# WHAT YOU ARE ASKED TO DO
Quote the following listing verbatim, from its first line through its last.

# DATA SHOWN
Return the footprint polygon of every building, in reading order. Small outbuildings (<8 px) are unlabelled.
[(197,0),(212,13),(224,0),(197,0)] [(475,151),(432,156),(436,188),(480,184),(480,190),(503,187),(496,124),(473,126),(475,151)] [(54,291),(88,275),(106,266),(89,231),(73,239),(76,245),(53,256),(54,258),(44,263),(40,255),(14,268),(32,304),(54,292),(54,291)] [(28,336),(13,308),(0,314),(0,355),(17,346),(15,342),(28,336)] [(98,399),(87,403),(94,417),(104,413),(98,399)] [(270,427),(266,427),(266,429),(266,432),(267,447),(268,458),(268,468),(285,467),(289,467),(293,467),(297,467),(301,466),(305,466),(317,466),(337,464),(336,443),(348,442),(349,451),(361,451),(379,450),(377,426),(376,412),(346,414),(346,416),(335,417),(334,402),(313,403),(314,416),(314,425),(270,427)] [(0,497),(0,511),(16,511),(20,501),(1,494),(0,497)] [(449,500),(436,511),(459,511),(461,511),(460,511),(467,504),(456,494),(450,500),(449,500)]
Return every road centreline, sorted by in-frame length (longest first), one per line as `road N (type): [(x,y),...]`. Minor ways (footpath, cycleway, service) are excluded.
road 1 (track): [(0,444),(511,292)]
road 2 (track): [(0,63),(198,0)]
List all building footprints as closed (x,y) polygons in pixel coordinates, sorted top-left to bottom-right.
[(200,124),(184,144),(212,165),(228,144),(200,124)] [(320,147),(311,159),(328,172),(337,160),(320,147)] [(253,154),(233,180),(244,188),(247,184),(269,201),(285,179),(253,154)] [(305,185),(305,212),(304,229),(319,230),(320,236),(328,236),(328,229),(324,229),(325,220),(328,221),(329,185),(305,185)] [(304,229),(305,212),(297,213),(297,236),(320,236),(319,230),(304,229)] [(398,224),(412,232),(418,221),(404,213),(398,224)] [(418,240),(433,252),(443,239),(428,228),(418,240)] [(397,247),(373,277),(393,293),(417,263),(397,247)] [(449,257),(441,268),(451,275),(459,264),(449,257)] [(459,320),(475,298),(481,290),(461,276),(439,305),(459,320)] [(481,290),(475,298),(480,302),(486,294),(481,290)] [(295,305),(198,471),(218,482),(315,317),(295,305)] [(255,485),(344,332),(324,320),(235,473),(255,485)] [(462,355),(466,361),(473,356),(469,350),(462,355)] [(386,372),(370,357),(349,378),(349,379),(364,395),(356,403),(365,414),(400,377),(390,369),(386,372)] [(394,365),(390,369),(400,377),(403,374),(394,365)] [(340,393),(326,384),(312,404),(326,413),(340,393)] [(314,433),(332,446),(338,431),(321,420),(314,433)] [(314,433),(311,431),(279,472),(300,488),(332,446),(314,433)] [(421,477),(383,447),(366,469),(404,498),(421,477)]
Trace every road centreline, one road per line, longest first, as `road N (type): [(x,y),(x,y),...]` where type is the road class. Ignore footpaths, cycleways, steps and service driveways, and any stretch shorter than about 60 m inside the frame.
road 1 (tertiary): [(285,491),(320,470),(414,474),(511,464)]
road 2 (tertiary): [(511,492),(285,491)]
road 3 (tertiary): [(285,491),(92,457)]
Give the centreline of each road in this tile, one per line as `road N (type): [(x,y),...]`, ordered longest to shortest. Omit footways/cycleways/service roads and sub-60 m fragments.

# COMPLETE RESPONSE
Return the footprint polygon of every building, in reading order. Small outbuildings (<8 px) are unlabelled.
[(197,0),(212,13),(224,0),(197,0)] [(475,151),(432,156),(436,188),(480,184),(480,190),(503,187),(496,124),(473,126),(475,151)] [(54,291),(88,275),(106,266),(89,231),(73,239),(76,245),(53,256),(54,258),(44,263),(40,255),(14,268),(32,304),(54,292),(54,291)] [(28,336),(13,308),(0,314),(0,355),(17,346),(15,342),(28,336)] [(98,399),(87,403),(94,417),(104,413),(98,399)] [(270,427),(266,427),(266,429),(266,432),(267,447),(268,458),(268,468),(285,467),(289,467),(293,467),(297,467),(301,466),(305,466),(317,466),(337,464),(336,443),(348,442),(349,451),(361,451),(379,450),(377,426),(376,412),(346,414),(346,416),(335,417),(334,402),(313,403),(314,416),(314,425),(270,427)] [(0,497),(0,511),(16,511),(20,501),(1,494),(0,497)] [(449,500),(436,511),(459,511),(461,511),(460,511),(467,504),(456,494),(450,500),(449,500)]
Return every road centreline, sorted by in-frame length (longest first), one per line as `road N (type): [(x,y),...]`. Minor ways (footpath, cycleway, service) are excluded.
road 1 (track): [(0,444),(511,292)]
road 2 (track): [(0,63),(198,0)]
List all building footprints as closed (x,y) polygons in pixel coordinates, sorted top-left to bottom-right.
[(200,124),(184,144),(212,165),(228,144),(200,124)] [(320,147),(311,159),(328,172),(337,160),(320,147)] [(253,154),(233,180),(244,188),(247,184),(269,201),(285,179),(253,154)] [(305,185),(305,212),(304,229),(319,230),(320,236),(328,236),(328,229),(324,229),(325,220),(328,221),(329,185),(305,185)] [(304,229),(305,212),(297,213),(297,236),(320,236),(319,230),(304,229)] [(398,224),(412,232),(418,221),(404,213),(398,224)] [(418,240),(433,252),(443,239),(428,228),(418,240)] [(397,247),(373,277),(393,293),(417,263),(397,247)] [(449,257),(441,268),(451,275),(459,264),(449,257)] [(459,320),(475,298),(481,290),(461,276),(439,305),(459,320)] [(481,290),(475,298),(480,302),(486,294),(481,290)] [(295,305),(198,471),(218,482),(315,317),(295,305)] [(255,485),(344,332),(324,320),(235,473),(255,485)] [(462,355),(466,361),(473,356),(469,350),(462,355)] [(386,372),(370,357),(349,378),(349,379),(364,395),(356,403),(365,414),(400,377),(390,369),(386,372)] [(394,365),(390,369),(400,377),(403,374),(394,365)] [(340,393),(326,384),(312,404),(326,413),(340,393)] [(314,433),(332,446),(338,431),(321,420),(314,433)] [(314,433),(311,431),(279,472),(300,488),(332,446),(314,433)] [(421,477),(383,447),(366,469),(404,498),(421,477)]
Trace every road centreline, one road per line, longest first, as `road N (type): [(x,y),(x,y),...]` where type is the road class. Ignore footpaths, cycleways, steps and service driveways, and any stretch shorter than about 60 m inside the frame.
road 1 (tertiary): [(285,491),(320,470),(414,474),(511,464)]
road 2 (tertiary): [(511,492),(285,491)]
road 3 (tertiary): [(285,491),(92,457)]
Give the centreline of each road in this tile, one per line as `road N (type): [(x,y),...]`, ordered longest to shortest. Omit footways/cycleways/service roads and sub-60 m fragments.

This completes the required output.